> [TASK ITEM]:
Go through the entries below and return every line that contains "purple".

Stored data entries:
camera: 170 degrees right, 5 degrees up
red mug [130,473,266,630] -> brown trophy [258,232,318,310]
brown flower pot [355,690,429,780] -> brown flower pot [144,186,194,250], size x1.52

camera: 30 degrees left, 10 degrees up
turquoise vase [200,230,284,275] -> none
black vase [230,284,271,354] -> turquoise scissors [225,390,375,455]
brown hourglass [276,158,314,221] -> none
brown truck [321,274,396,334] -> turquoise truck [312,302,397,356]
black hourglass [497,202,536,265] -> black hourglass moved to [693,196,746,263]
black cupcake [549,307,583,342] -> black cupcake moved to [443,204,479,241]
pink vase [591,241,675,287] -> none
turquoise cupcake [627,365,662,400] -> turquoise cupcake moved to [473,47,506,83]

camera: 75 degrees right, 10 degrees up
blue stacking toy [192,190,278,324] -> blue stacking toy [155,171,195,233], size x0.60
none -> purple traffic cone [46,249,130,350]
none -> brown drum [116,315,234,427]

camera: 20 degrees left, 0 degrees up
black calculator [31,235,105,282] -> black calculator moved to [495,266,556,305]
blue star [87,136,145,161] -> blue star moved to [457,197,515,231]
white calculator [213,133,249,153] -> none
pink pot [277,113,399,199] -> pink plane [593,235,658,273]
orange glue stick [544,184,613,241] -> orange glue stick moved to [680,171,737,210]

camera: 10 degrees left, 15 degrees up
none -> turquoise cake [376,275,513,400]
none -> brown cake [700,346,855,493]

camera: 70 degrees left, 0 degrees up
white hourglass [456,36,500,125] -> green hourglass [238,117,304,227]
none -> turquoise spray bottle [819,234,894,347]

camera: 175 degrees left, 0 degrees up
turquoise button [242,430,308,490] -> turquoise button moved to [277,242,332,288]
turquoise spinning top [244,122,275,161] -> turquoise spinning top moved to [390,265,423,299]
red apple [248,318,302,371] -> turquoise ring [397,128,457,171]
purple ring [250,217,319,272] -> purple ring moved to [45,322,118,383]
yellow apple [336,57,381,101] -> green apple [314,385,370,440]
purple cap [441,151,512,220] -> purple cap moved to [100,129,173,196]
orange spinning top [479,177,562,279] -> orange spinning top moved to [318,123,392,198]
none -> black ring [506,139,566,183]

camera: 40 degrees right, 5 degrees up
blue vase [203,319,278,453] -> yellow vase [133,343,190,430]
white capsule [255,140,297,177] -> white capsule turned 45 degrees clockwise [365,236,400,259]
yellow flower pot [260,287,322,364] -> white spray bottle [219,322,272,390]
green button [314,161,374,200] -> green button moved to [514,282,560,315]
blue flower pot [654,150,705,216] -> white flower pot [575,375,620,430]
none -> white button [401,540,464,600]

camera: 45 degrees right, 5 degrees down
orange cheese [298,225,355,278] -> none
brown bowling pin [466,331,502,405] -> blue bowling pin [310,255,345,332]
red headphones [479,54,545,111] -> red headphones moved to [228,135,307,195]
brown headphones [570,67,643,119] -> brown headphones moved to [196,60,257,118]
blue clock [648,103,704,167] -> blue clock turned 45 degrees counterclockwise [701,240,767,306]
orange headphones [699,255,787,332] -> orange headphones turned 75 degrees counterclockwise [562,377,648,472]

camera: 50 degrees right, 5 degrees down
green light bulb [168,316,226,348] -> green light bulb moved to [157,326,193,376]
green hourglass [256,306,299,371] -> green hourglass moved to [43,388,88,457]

> [OUTPUT FOR THIS EXERCISE]:
none -> purple traffic cone [46,249,130,350]
purple ring [250,217,319,272] -> purple ring moved to [45,322,118,383]
purple cap [441,151,512,220] -> purple cap moved to [100,129,173,196]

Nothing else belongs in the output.